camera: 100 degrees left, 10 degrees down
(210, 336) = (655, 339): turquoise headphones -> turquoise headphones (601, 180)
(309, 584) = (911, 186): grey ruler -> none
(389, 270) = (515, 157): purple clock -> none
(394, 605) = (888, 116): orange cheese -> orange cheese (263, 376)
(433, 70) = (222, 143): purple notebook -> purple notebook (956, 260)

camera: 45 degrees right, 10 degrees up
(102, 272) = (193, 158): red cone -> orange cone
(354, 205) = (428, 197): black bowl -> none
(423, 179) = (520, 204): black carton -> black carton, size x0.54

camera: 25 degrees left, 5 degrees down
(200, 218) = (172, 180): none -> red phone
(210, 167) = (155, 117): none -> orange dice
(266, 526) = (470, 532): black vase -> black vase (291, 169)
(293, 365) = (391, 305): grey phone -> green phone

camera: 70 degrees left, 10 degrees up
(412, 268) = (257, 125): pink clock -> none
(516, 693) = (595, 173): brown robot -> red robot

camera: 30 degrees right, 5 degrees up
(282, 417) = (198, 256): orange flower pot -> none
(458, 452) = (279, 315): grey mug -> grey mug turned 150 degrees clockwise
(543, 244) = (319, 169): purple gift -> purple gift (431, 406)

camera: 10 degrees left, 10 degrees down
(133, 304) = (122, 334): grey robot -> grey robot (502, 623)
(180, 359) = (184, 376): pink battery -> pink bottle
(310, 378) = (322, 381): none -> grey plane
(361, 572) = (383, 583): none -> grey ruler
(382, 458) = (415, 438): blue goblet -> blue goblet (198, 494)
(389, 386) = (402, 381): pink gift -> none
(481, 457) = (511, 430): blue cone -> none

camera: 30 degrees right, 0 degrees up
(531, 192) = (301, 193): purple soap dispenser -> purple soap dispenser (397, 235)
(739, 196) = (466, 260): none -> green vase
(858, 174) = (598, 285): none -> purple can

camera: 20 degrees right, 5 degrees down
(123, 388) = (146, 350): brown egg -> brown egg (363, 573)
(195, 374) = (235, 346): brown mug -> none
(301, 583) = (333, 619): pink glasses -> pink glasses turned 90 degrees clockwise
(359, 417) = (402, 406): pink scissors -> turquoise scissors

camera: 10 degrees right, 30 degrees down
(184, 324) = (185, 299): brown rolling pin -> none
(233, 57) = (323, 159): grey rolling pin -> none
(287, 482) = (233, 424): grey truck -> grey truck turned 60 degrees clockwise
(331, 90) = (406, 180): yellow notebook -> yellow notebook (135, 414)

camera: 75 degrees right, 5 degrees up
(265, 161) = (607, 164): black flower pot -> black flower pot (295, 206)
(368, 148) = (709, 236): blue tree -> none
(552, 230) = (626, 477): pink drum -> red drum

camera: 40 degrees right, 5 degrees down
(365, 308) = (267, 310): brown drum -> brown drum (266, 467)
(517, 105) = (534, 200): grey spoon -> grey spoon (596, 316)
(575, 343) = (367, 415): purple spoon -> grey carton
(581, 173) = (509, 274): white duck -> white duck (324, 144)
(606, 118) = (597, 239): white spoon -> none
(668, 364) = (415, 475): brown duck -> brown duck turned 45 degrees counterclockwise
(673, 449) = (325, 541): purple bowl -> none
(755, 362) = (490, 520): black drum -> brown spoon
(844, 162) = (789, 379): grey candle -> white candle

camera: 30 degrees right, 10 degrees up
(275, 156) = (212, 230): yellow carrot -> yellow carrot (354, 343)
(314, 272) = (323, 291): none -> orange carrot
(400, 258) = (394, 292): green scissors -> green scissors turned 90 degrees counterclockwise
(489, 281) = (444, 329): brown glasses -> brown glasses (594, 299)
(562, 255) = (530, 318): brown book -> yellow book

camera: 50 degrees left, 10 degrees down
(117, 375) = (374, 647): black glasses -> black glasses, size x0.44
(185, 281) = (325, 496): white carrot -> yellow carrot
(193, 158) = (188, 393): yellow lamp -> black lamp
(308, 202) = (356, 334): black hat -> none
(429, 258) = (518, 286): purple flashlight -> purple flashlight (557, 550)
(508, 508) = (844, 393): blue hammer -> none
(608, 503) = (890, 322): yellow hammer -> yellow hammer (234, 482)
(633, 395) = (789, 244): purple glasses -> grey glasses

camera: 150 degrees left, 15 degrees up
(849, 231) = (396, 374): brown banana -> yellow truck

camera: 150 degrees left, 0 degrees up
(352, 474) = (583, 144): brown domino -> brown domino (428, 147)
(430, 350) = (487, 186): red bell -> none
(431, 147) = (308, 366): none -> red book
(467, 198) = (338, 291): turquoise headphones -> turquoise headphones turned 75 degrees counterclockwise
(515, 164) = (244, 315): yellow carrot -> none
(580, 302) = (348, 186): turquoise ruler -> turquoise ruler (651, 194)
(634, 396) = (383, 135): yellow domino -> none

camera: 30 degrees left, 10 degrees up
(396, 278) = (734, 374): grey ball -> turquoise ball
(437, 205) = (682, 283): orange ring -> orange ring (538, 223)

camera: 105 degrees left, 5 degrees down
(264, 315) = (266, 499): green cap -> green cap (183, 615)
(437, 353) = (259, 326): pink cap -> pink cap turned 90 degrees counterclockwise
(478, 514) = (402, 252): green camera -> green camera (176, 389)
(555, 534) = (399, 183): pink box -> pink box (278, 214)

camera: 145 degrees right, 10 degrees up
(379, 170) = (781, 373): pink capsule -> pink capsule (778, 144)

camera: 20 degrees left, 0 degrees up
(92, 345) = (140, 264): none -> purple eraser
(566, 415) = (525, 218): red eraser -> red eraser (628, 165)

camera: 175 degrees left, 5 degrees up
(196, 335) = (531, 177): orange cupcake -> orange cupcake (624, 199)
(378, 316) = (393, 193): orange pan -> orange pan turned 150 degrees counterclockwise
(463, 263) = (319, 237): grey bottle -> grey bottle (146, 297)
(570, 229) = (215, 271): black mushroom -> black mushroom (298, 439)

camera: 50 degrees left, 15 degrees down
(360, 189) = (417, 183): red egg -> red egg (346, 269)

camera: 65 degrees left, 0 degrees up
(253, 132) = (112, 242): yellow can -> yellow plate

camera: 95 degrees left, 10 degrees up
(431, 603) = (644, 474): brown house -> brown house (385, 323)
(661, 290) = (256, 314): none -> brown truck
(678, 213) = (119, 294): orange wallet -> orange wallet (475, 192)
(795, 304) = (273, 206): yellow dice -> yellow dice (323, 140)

*Task prompt:* Retype the data in full, and keep every line identical to the original.

*Solution:*
camera: 100 degrees left, 10 degrees down
(210, 336) = (655, 339): turquoise headphones -> turquoise headphones (601, 180)
(309, 584) = (911, 186): grey ruler -> none
(389, 270) = (515, 157): purple clock -> none
(394, 605) = (888, 116): orange cheese -> orange cheese (263, 376)
(433, 70) = (222, 143): purple notebook -> purple notebook (956, 260)

camera: 45 degrees right, 10 degrees up
(102, 272) = (193, 158): red cone -> orange cone
(354, 205) = (428, 197): black bowl -> none
(423, 179) = (520, 204): black carton -> black carton, size x0.54

camera: 25 degrees left, 5 degrees down
(200, 218) = (172, 180): none -> red phone
(210, 167) = (155, 117): none -> orange dice
(266, 526) = (470, 532): black vase -> black vase (291, 169)
(293, 365) = (391, 305): grey phone -> green phone

camera: 70 degrees left, 10 degrees up
(412, 268) = (257, 125): pink clock -> none
(516, 693) = (595, 173): brown robot -> red robot

camera: 30 degrees right, 5 degrees up
(282, 417) = (198, 256): orange flower pot -> none
(458, 452) = (279, 315): grey mug -> grey mug turned 150 degrees clockwise
(543, 244) = (319, 169): purple gift -> purple gift (431, 406)

camera: 10 degrees left, 10 degrees down
(133, 304) = (122, 334): grey robot -> grey robot (502, 623)
(180, 359) = (184, 376): pink battery -> pink bottle
(310, 378) = (322, 381): none -> grey plane
(361, 572) = (383, 583): none -> grey ruler
(382, 458) = (415, 438): blue goblet -> blue goblet (198, 494)
(389, 386) = (402, 381): pink gift -> none
(481, 457) = (511, 430): blue cone -> none

camera: 30 degrees right, 0 degrees up
(531, 192) = (301, 193): purple soap dispenser -> purple soap dispenser (397, 235)
(739, 196) = (466, 260): none -> green vase
(858, 174) = (598, 285): none -> purple can

camera: 20 degrees right, 5 degrees down
(123, 388) = (146, 350): brown egg -> brown egg (363, 573)
(195, 374) = (235, 346): brown mug -> none
(301, 583) = (333, 619): pink glasses -> pink glasses turned 90 degrees clockwise
(359, 417) = (402, 406): pink scissors -> turquoise scissors

camera: 10 degrees right, 30 degrees down
(184, 324) = (185, 299): brown rolling pin -> none
(233, 57) = (323, 159): grey rolling pin -> none
(287, 482) = (233, 424): grey truck -> grey truck turned 60 degrees clockwise
(331, 90) = (406, 180): yellow notebook -> yellow notebook (135, 414)

camera: 75 degrees right, 5 degrees up
(265, 161) = (607, 164): black flower pot -> black flower pot (295, 206)
(368, 148) = (709, 236): blue tree -> none
(552, 230) = (626, 477): pink drum -> red drum

camera: 40 degrees right, 5 degrees down
(365, 308) = (267, 310): brown drum -> brown drum (266, 467)
(517, 105) = (534, 200): grey spoon -> grey spoon (596, 316)
(575, 343) = (367, 415): purple spoon -> grey carton
(581, 173) = (509, 274): white duck -> white duck (324, 144)
(606, 118) = (597, 239): white spoon -> none
(668, 364) = (415, 475): brown duck -> brown duck turned 45 degrees counterclockwise
(673, 449) = (325, 541): purple bowl -> none
(755, 362) = (490, 520): black drum -> brown spoon
(844, 162) = (789, 379): grey candle -> white candle

camera: 30 degrees right, 10 degrees up
(275, 156) = (212, 230): yellow carrot -> yellow carrot (354, 343)
(314, 272) = (323, 291): none -> orange carrot
(400, 258) = (394, 292): green scissors -> green scissors turned 90 degrees counterclockwise
(489, 281) = (444, 329): brown glasses -> brown glasses (594, 299)
(562, 255) = (530, 318): brown book -> yellow book

camera: 50 degrees left, 10 degrees down
(117, 375) = (374, 647): black glasses -> black glasses, size x0.44
(185, 281) = (325, 496): white carrot -> yellow carrot
(193, 158) = (188, 393): yellow lamp -> black lamp
(308, 202) = (356, 334): black hat -> none
(429, 258) = (518, 286): purple flashlight -> purple flashlight (557, 550)
(508, 508) = (844, 393): blue hammer -> none
(608, 503) = (890, 322): yellow hammer -> yellow hammer (234, 482)
(633, 395) = (789, 244): purple glasses -> grey glasses

camera: 150 degrees left, 15 degrees up
(849, 231) = (396, 374): brown banana -> yellow truck

camera: 150 degrees left, 0 degrees up
(352, 474) = (583, 144): brown domino -> brown domino (428, 147)
(430, 350) = (487, 186): red bell -> none
(431, 147) = (308, 366): none -> red book
(467, 198) = (338, 291): turquoise headphones -> turquoise headphones turned 75 degrees counterclockwise
(515, 164) = (244, 315): yellow carrot -> none
(580, 302) = (348, 186): turquoise ruler -> turquoise ruler (651, 194)
(634, 396) = (383, 135): yellow domino -> none

camera: 30 degrees left, 10 degrees up
(396, 278) = (734, 374): grey ball -> turquoise ball
(437, 205) = (682, 283): orange ring -> orange ring (538, 223)

camera: 105 degrees left, 5 degrees down
(264, 315) = (266, 499): green cap -> green cap (183, 615)
(437, 353) = (259, 326): pink cap -> pink cap turned 90 degrees counterclockwise
(478, 514) = (402, 252): green camera -> green camera (176, 389)
(555, 534) = (399, 183): pink box -> pink box (278, 214)

camera: 145 degrees right, 10 degrees up
(379, 170) = (781, 373): pink capsule -> pink capsule (778, 144)

camera: 20 degrees left, 0 degrees up
(92, 345) = (140, 264): none -> purple eraser
(566, 415) = (525, 218): red eraser -> red eraser (628, 165)

camera: 175 degrees left, 5 degrees up
(196, 335) = (531, 177): orange cupcake -> orange cupcake (624, 199)
(378, 316) = (393, 193): orange pan -> orange pan turned 150 degrees counterclockwise
(463, 263) = (319, 237): grey bottle -> grey bottle (146, 297)
(570, 229) = (215, 271): black mushroom -> black mushroom (298, 439)

camera: 50 degrees left, 15 degrees down
(360, 189) = (417, 183): red egg -> red egg (346, 269)

camera: 65 degrees left, 0 degrees up
(253, 132) = (112, 242): yellow can -> yellow plate

camera: 95 degrees left, 10 degrees up
(431, 603) = (644, 474): brown house -> brown house (385, 323)
(661, 290) = (256, 314): none -> brown truck
(678, 213) = (119, 294): orange wallet -> orange wallet (475, 192)
(795, 304) = (273, 206): yellow dice -> yellow dice (323, 140)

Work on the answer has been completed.